» REQUEST
What follows is a set of records. Retype them exactly, leaving out the pictures.

» MATERIALS PROVIDED
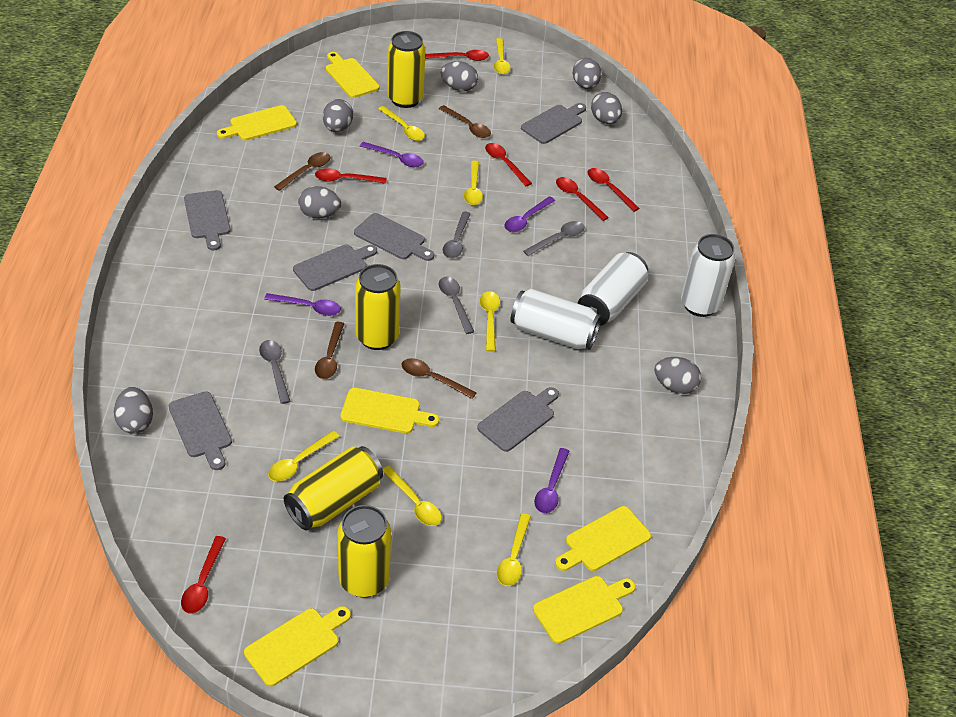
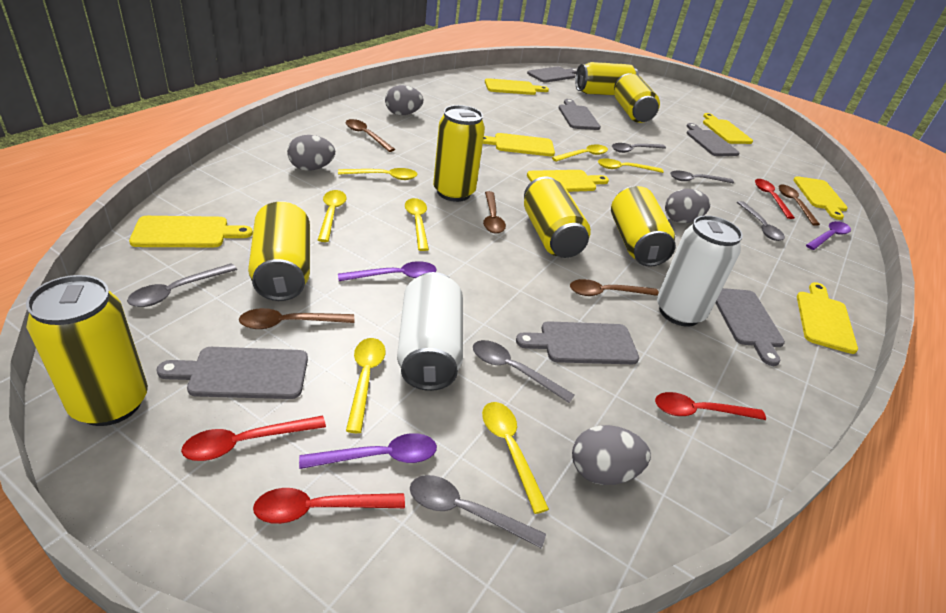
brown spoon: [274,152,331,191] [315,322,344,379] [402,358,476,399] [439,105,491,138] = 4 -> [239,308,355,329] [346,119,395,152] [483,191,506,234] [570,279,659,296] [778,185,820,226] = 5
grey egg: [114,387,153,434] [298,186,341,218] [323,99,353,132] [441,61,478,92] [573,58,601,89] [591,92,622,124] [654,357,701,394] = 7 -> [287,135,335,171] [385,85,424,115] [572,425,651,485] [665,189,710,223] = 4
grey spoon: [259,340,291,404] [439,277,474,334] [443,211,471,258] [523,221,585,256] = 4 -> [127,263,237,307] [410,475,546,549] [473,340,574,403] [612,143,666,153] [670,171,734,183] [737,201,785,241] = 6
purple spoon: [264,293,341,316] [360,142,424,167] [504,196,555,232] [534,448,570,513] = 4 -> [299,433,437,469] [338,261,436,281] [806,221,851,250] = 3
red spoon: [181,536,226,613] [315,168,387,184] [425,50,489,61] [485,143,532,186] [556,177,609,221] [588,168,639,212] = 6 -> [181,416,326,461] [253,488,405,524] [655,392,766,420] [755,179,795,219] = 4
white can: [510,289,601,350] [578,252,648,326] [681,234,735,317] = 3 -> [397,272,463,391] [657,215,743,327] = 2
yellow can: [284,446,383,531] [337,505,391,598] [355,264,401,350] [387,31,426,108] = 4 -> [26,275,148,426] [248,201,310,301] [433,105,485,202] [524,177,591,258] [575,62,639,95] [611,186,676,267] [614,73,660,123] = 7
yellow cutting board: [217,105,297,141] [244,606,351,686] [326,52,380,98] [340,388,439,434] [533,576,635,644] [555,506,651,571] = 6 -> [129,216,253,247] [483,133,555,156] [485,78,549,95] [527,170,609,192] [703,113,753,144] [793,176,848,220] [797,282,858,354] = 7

» ANSWER BOX
brown spoon: [274,152,331,191] [315,322,344,379] [402,358,476,399] [439,105,491,138] = 4 -> [239,308,355,329] [346,119,395,152] [483,191,506,234] [570,279,659,296] [778,185,820,226] = 5
grey egg: [114,387,153,434] [298,186,341,218] [323,99,353,132] [441,61,478,92] [573,58,601,89] [591,92,622,124] [654,357,701,394] = 7 -> [287,135,335,171] [385,85,424,115] [572,425,651,485] [665,189,710,223] = 4
grey spoon: [259,340,291,404] [439,277,474,334] [443,211,471,258] [523,221,585,256] = 4 -> [127,263,237,307] [410,475,546,549] [473,340,574,403] [612,143,666,153] [670,171,734,183] [737,201,785,241] = 6
purple spoon: [264,293,341,316] [360,142,424,167] [504,196,555,232] [534,448,570,513] = 4 -> [299,433,437,469] [338,261,436,281] [806,221,851,250] = 3
red spoon: [181,536,226,613] [315,168,387,184] [425,50,489,61] [485,143,532,186] [556,177,609,221] [588,168,639,212] = 6 -> [181,416,326,461] [253,488,405,524] [655,392,766,420] [755,179,795,219] = 4
white can: [510,289,601,350] [578,252,648,326] [681,234,735,317] = 3 -> [397,272,463,391] [657,215,743,327] = 2
yellow can: [284,446,383,531] [337,505,391,598] [355,264,401,350] [387,31,426,108] = 4 -> [26,275,148,426] [248,201,310,301] [433,105,485,202] [524,177,591,258] [575,62,639,95] [611,186,676,267] [614,73,660,123] = 7
yellow cutting board: [217,105,297,141] [244,606,351,686] [326,52,380,98] [340,388,439,434] [533,576,635,644] [555,506,651,571] = 6 -> [129,216,253,247] [483,133,555,156] [485,78,549,95] [527,170,609,192] [703,113,753,144] [793,176,848,220] [797,282,858,354] = 7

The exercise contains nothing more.